> **Required work**
Transcribe only the lines of the listing below from the one holding "black clock: 2 -> 1" through the one holding "turquoise phone: 2 -> 0", inclusive, without any change.

> **Records provided**
== Segment start ==

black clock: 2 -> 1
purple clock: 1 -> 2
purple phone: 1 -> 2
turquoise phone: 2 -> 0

== Segment end ==
== Segment start ==

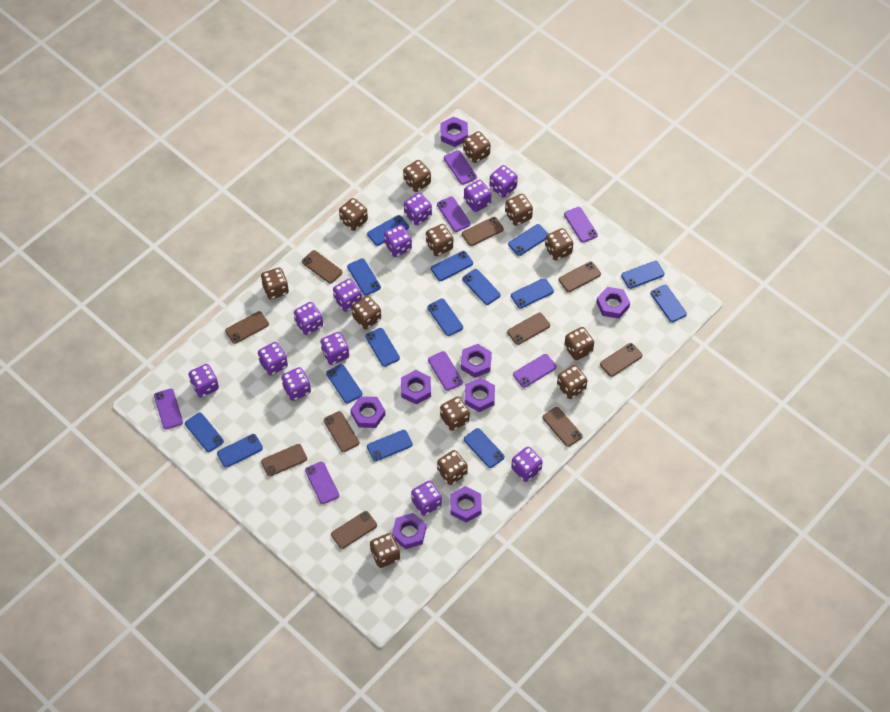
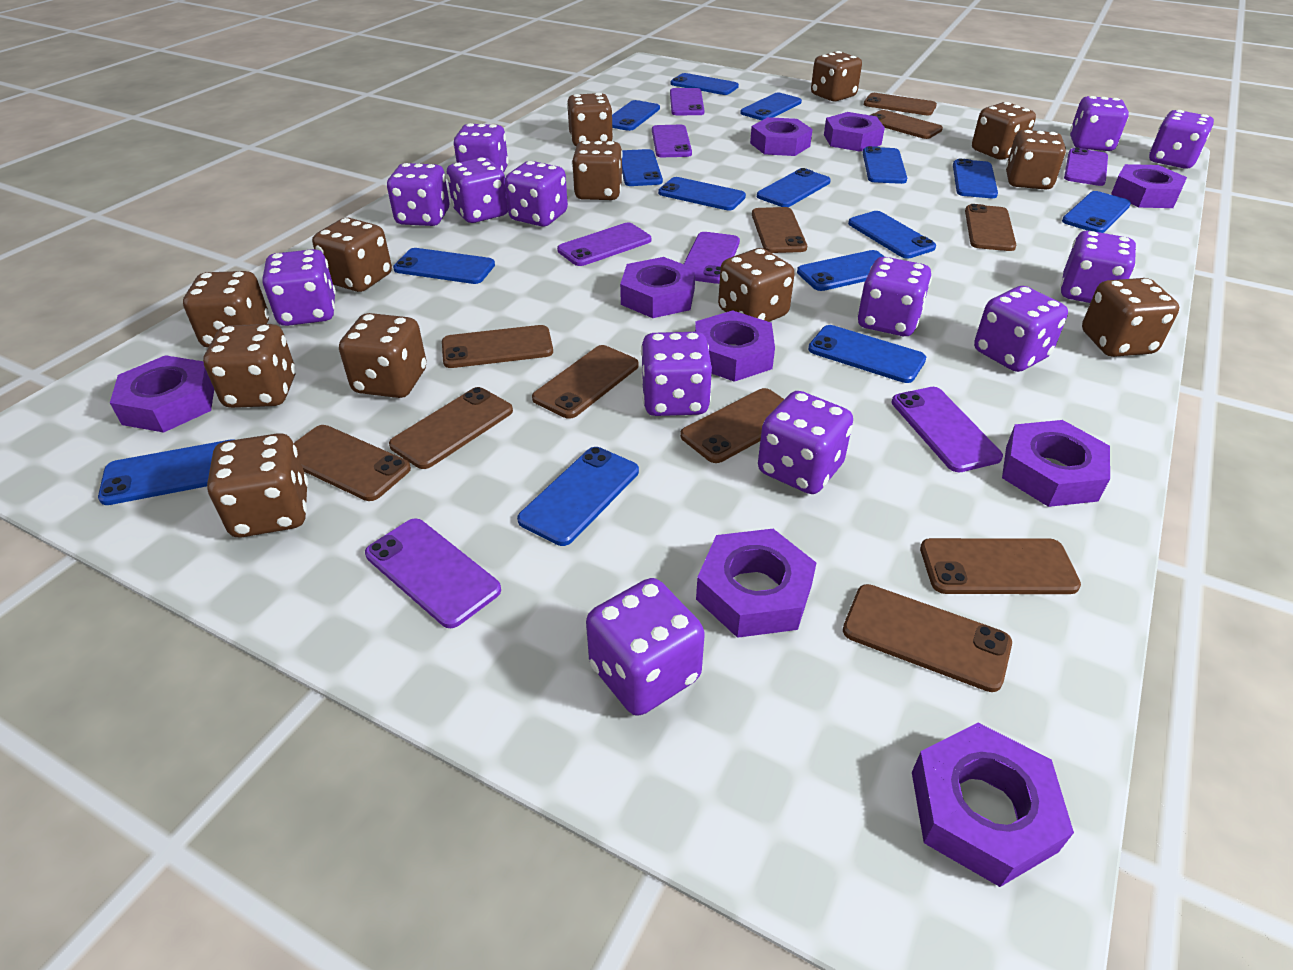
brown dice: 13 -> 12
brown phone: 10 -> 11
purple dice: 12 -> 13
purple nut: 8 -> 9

== Segment end ==

> **Result below**
black clock: 2 -> 1
purple clock: 1 -> 2
purple phone: 1 -> 2
turquoise phone: 2 -> 0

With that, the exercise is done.